# What is being asked:
If a line of the material holds the string "Talk", please copy it.

── Given information

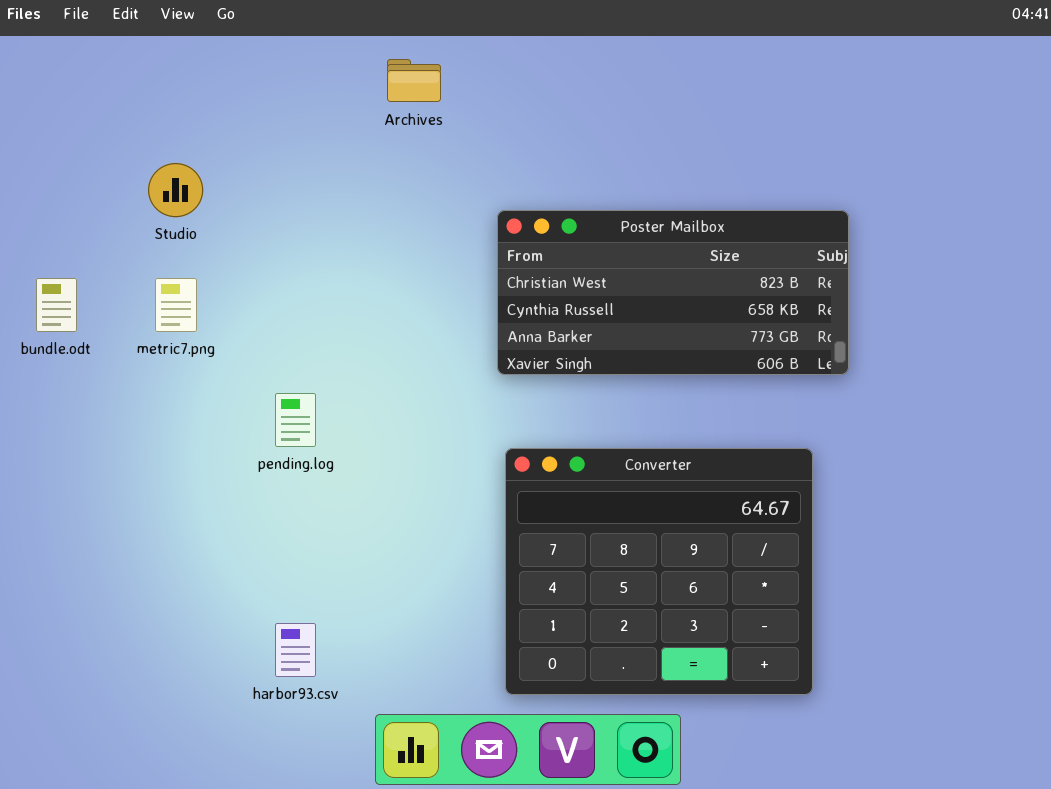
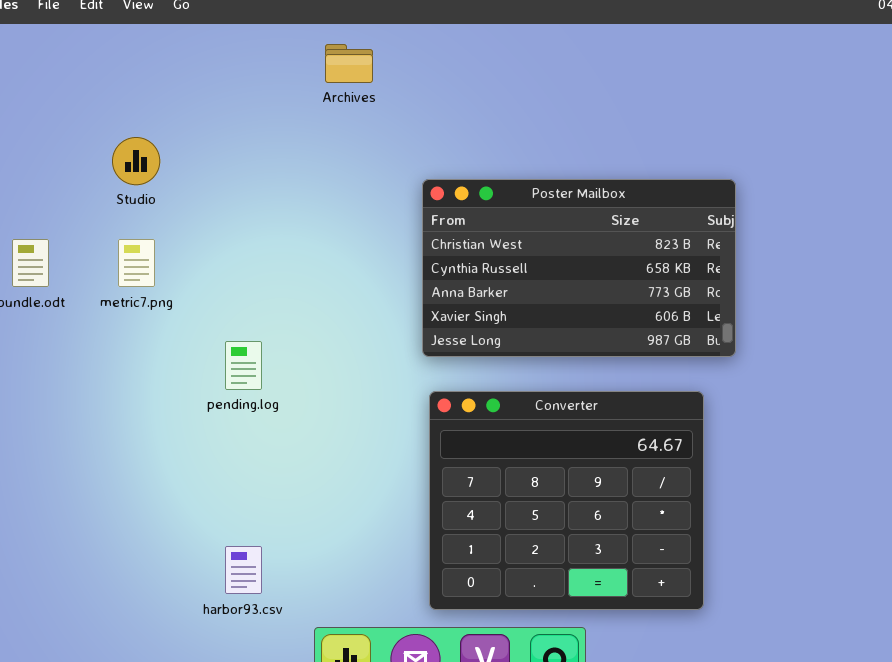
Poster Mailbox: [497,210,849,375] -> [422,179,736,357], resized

────
── Given information

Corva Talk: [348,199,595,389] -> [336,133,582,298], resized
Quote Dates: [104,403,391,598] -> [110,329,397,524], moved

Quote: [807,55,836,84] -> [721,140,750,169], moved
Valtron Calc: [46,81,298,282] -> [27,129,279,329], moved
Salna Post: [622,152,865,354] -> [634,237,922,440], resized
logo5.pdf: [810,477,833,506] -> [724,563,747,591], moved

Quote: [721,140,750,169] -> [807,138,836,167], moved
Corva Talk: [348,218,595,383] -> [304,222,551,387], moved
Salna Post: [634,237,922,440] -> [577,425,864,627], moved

────
── Given information

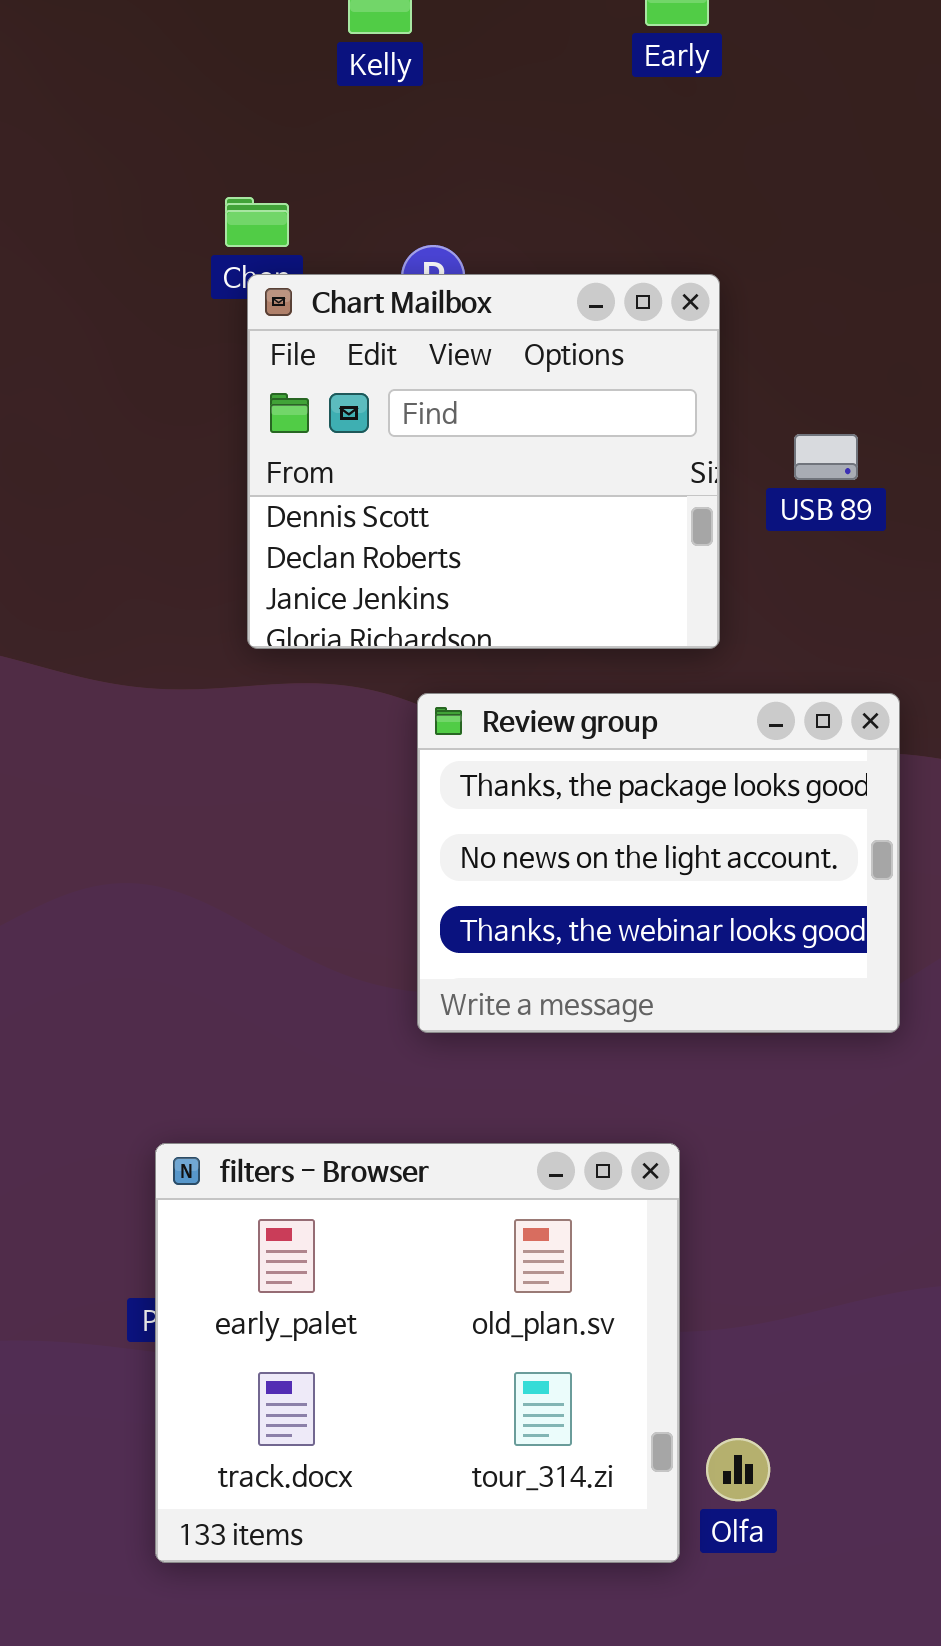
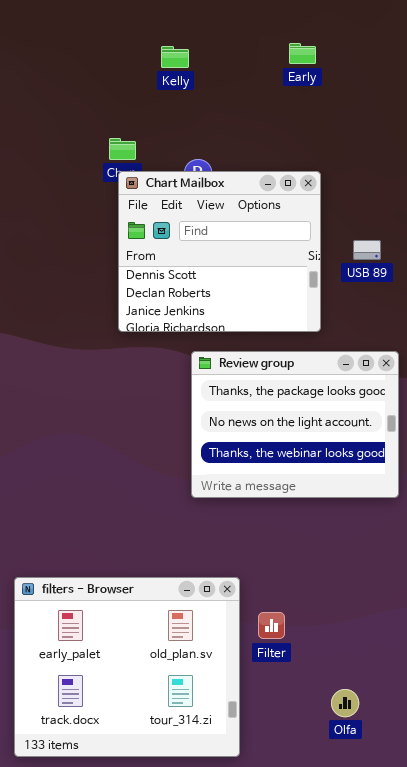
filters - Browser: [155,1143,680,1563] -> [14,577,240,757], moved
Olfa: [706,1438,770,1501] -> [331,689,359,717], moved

────

# Exercise solution:
Corva Talk: [348,199,595,389] -> [336,133,582,298], resized
Corva Talk: [348,218,595,383] -> [304,222,551,387], moved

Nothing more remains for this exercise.